#### Assignment
All of the data should be reproduced word for word, though its pictures must be omitted.

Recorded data
######

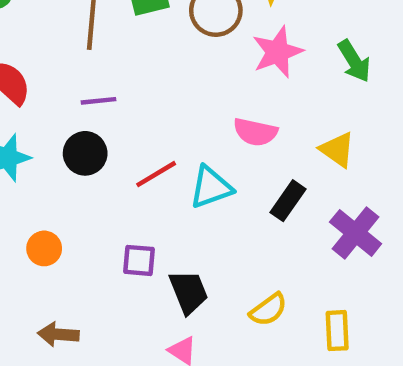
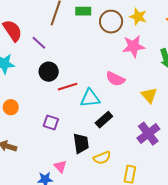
purple line: (98, 101) -> (39, 43), moved, turned 35
black circle: (85, 153) -> (49, 72), moved
black rectangle: (288, 201) -> (104, 120), moved
black trapezoid: (189, 292) -> (81, 143), moved

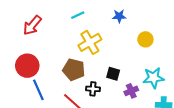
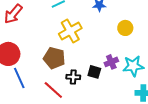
black square: (113, 74) -> (94, 72), moved
purple cross: (131, 91) -> (111, 62), moved

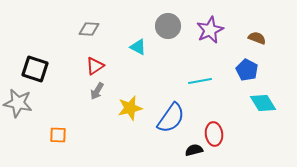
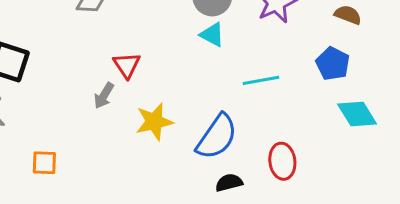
cyan triangle: (138, 47) -> (212, 35), moved
red triangle: (95, 66) -> (127, 65), moved, turned -30
black semicircle: (194, 150) -> (229, 183), moved

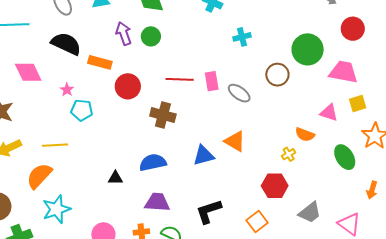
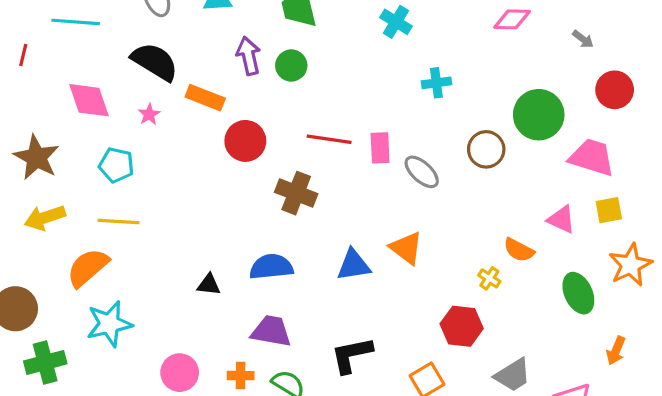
pink star: (67, 90) -> (149, 114), moved
cyan pentagon: (82, 110) -> (116, 165), moved
yellow cross: (289, 154) -> (489, 278), turned -32

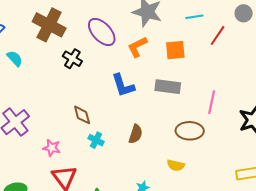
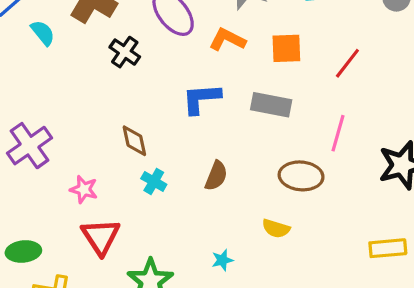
red line: (218, 36) -> (347, 63), moved
orange L-shape: (137, 47) -> (227, 40), turned 50
cyan semicircle: (15, 58) -> (43, 33), moved
blue L-shape: (123, 85) -> (201, 99), turned 100

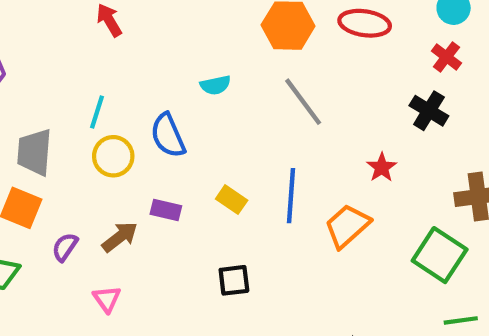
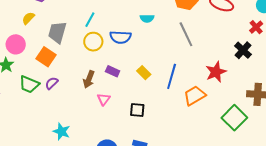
blue semicircle: (168, 135) -> (120, 37), turned -75
red star: (382, 167) -> (216, 72), size x1.5
brown arrow: (120, 237) -> (89, 79), turned 138
purple semicircle: (65, 247) -> (52, 83), moved
pink triangle: (107, 299) -> (104, 99), moved

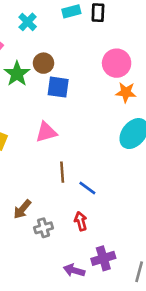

######

#### Exercise response
purple line: (98, 101) -> (39, 43), moved, turned 35
black circle: (85, 153) -> (49, 72), moved
black rectangle: (288, 201) -> (104, 120), moved
black trapezoid: (189, 292) -> (81, 143), moved

black square: (113, 74) -> (94, 72), moved
purple cross: (131, 91) -> (111, 62), moved

cyan triangle: (138, 47) -> (212, 35), moved
red triangle: (95, 66) -> (127, 65), moved, turned -30
black semicircle: (194, 150) -> (229, 183), moved

pink star: (67, 90) -> (149, 114), moved
cyan pentagon: (82, 110) -> (116, 165), moved
yellow cross: (289, 154) -> (489, 278), turned -32

red line: (218, 36) -> (347, 63), moved
orange L-shape: (137, 47) -> (227, 40), turned 50
cyan semicircle: (15, 58) -> (43, 33), moved
blue L-shape: (123, 85) -> (201, 99), turned 100

blue semicircle: (168, 135) -> (120, 37), turned -75
red star: (382, 167) -> (216, 72), size x1.5
brown arrow: (120, 237) -> (89, 79), turned 138
purple semicircle: (65, 247) -> (52, 83), moved
pink triangle: (107, 299) -> (104, 99), moved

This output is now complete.